■ Task requirements
The full text of the records below, minus any pictures, should be given back word for word.

(Stored records)
|---|
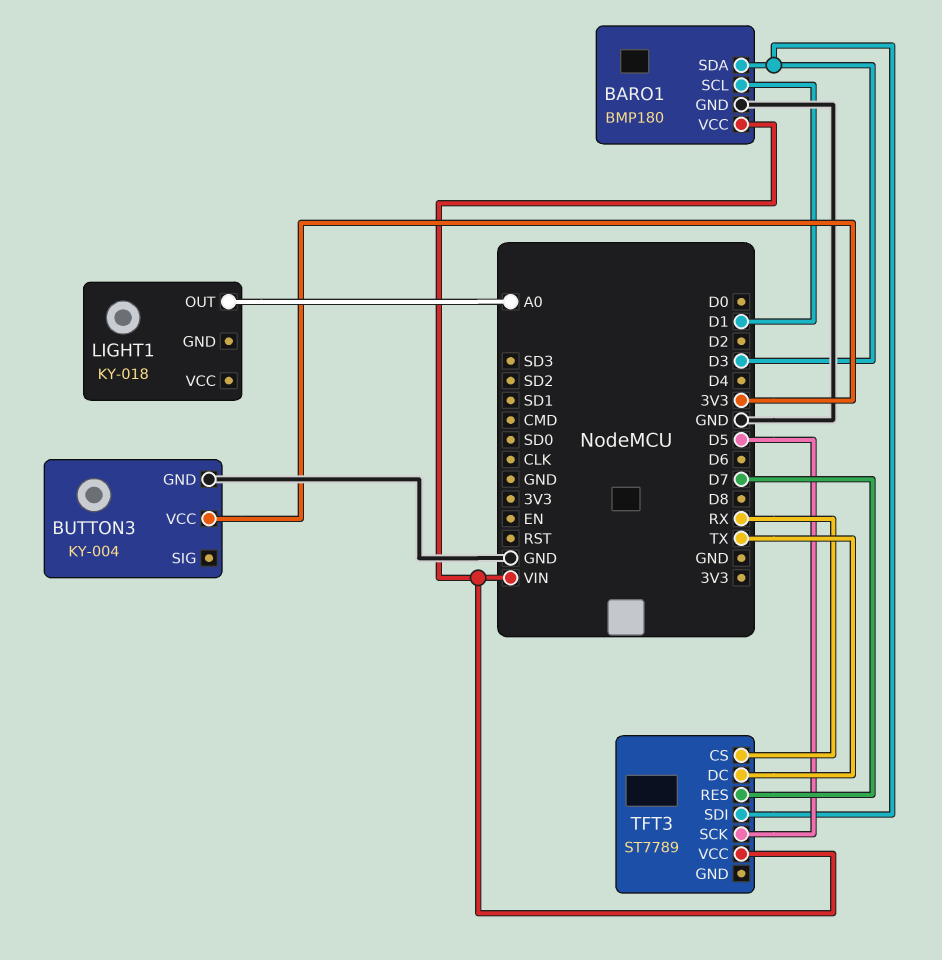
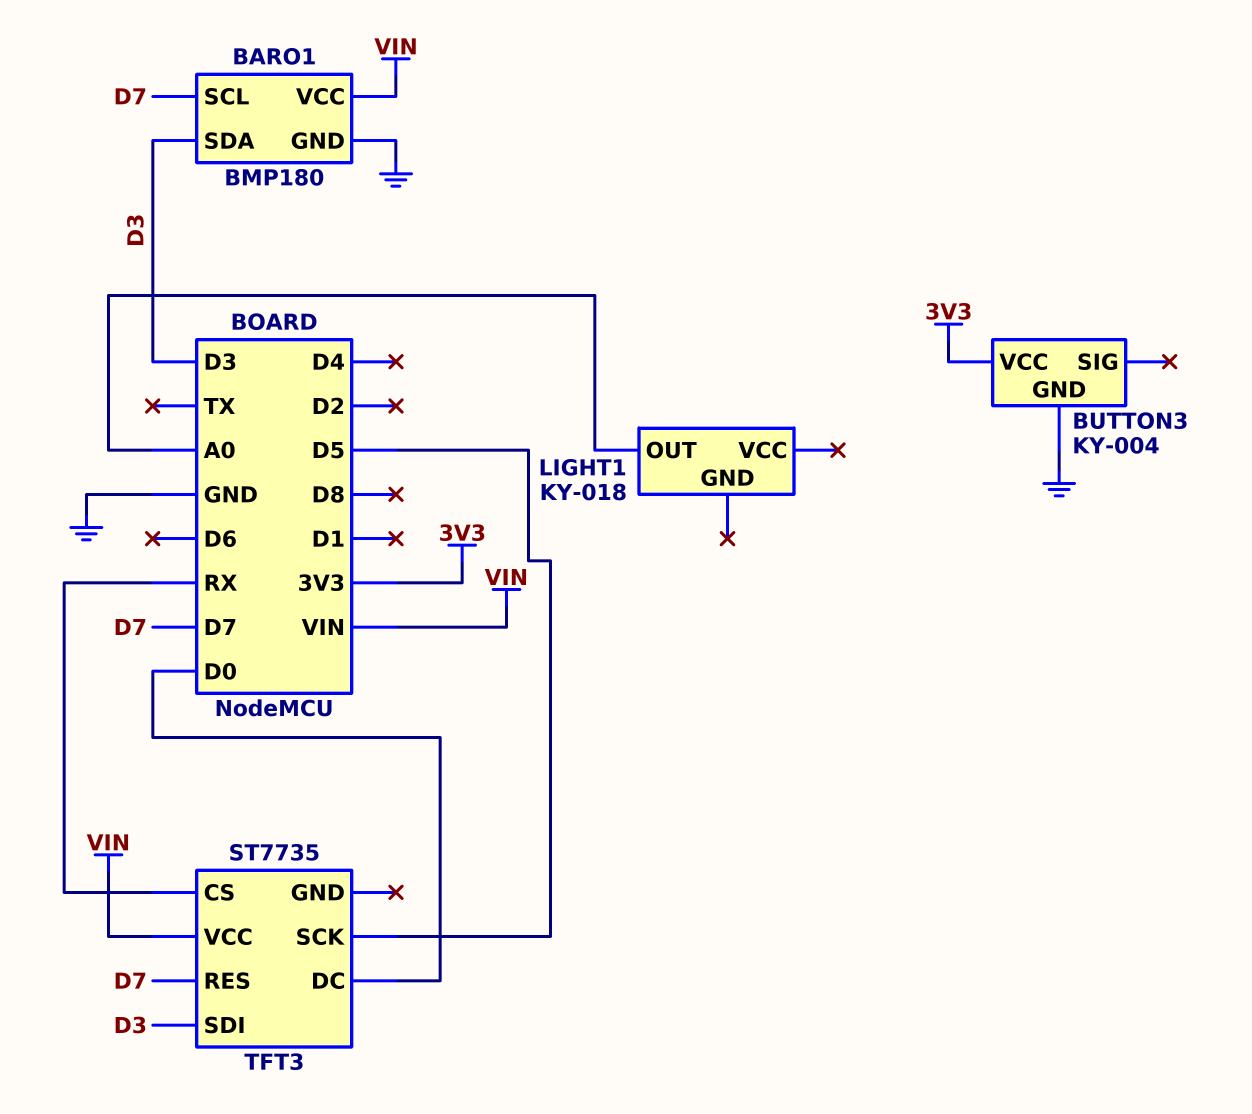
BARO1 pin SCL: D1 -> D7
TFT3: ST7789 -> ST7735
TFT3 pin DC: TX -> D0

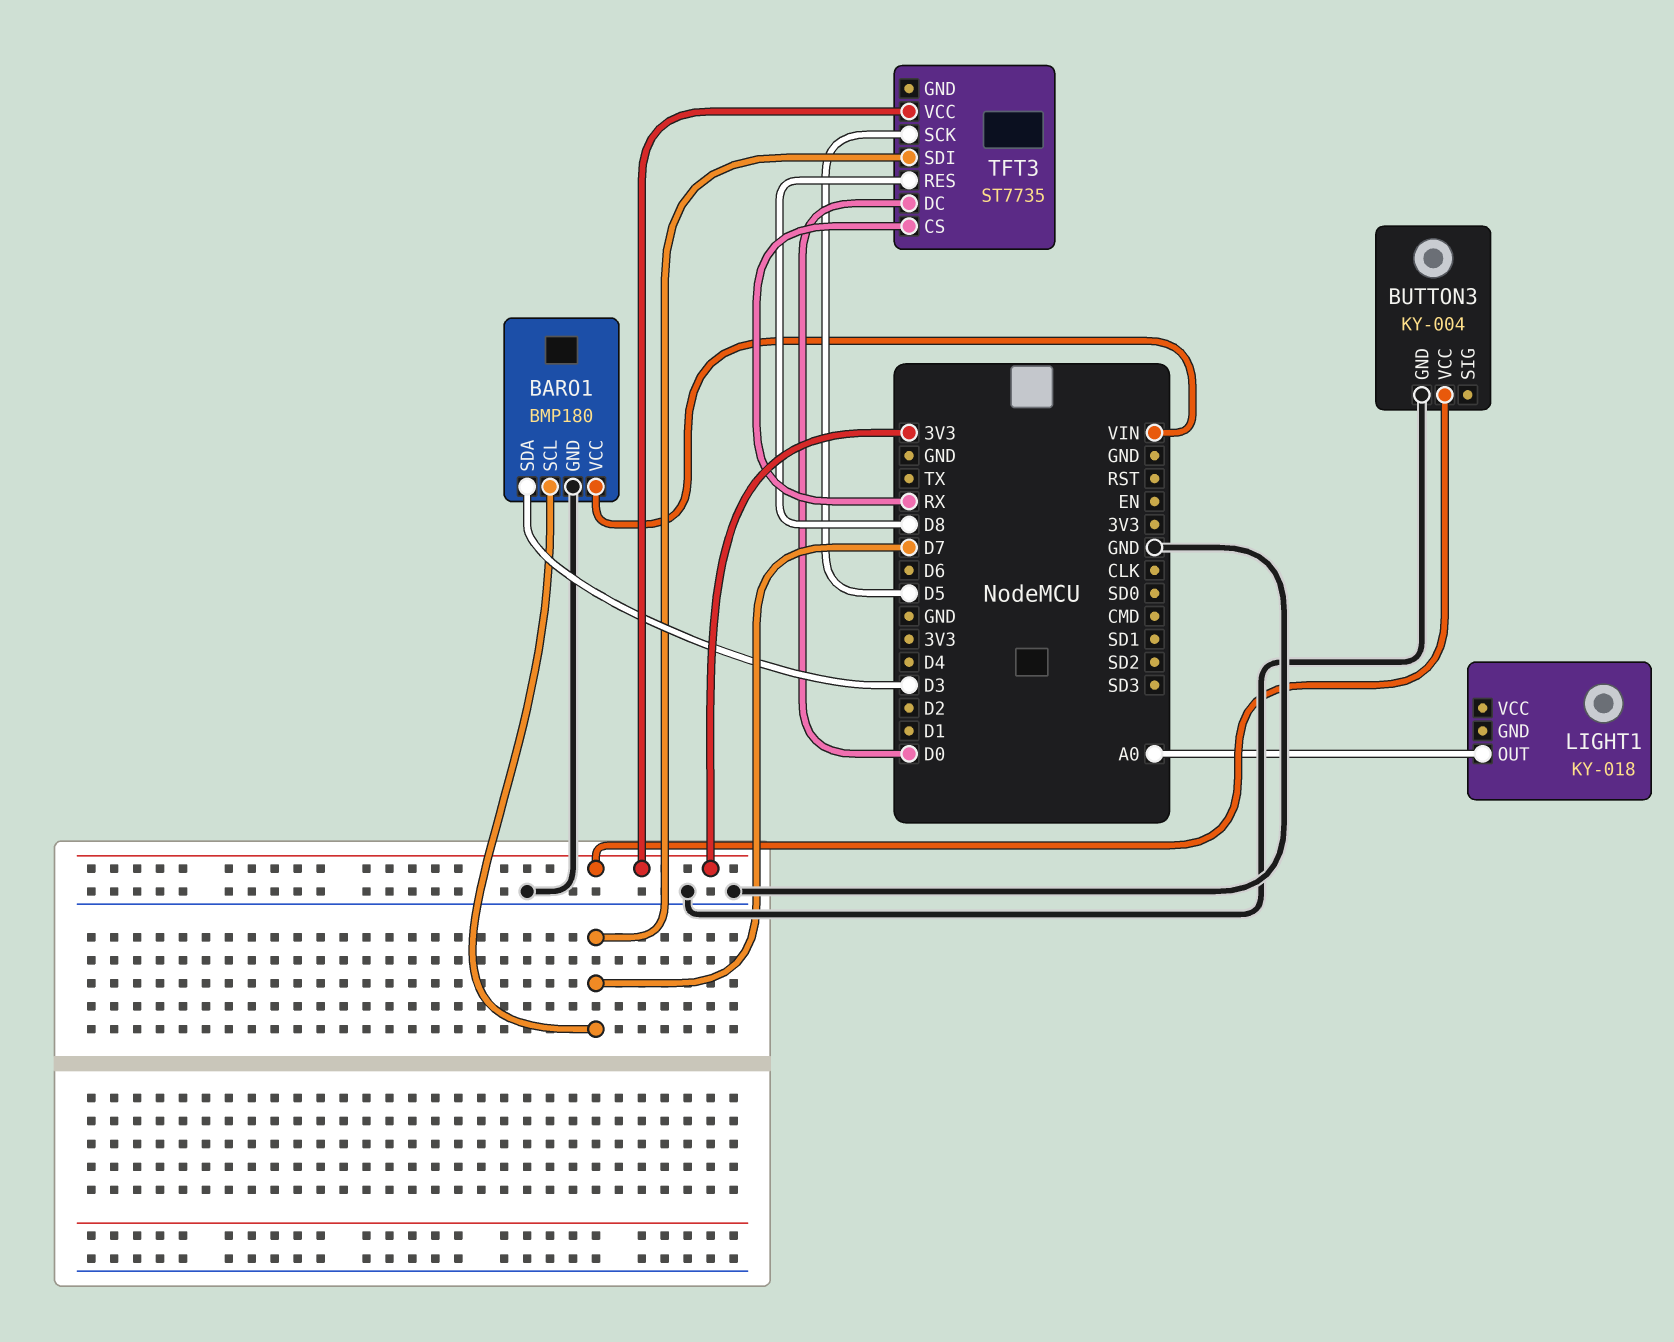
TFT3 pin RES: D7 -> D8
TFT3 pin SDI: D3 -> D7
TFT3 pin VCC: VIN -> 3V3

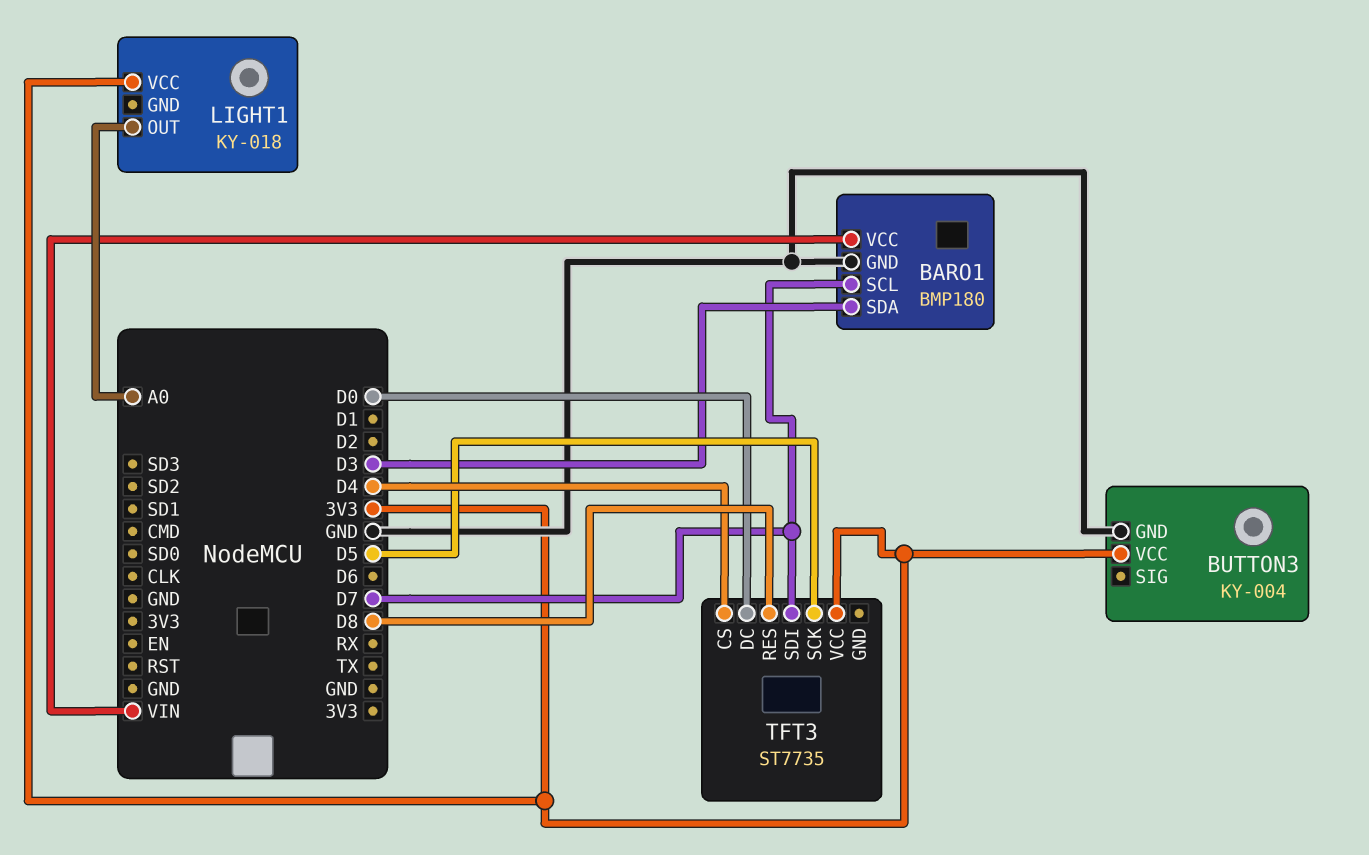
LIGHT1 pin VCC: none -> 3V3
TFT3 pin CS: RX -> D4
|---|
■ Task answer
BARO1 pin SCL: D1 -> D7
TFT3: ST7789 -> ST7735
TFT3 pin DC: TX -> D0

TFT3 pin RES: D7 -> D8
TFT3 pin SDI: D3 -> D7
TFT3 pin VCC: VIN -> 3V3

LIGHT1 pin VCC: none -> 3V3
TFT3 pin CS: RX -> D4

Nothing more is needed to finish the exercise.